[[ SOURCE MATERIAL, beginning ]]

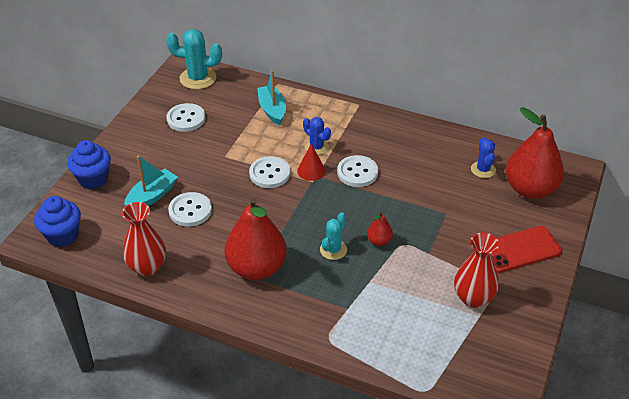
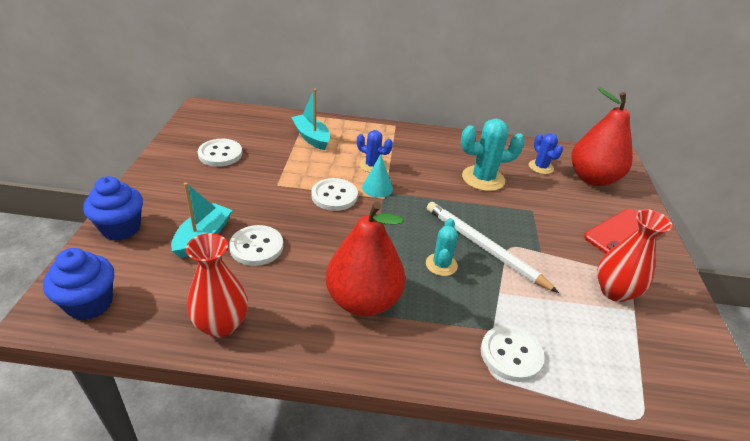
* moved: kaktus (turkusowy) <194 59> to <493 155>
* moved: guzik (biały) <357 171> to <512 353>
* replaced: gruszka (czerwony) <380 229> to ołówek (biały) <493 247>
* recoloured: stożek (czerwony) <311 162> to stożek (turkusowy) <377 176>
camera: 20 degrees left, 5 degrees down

[[ SOURCE MATERIAL, end ]]

Leaving the images out, return every record exactly.

* moved: kaktus (turkusowy) <194 59> to <493 155>
* moved: guzik (biały) <357 171> to <512 353>
* replaced: gruszka (czerwony) <380 229> to ołówek (biały) <493 247>
* recoloured: stożek (czerwony) <311 162> to stożek (turkusowy) <377 176>
camera: 20 degrees left, 5 degrees down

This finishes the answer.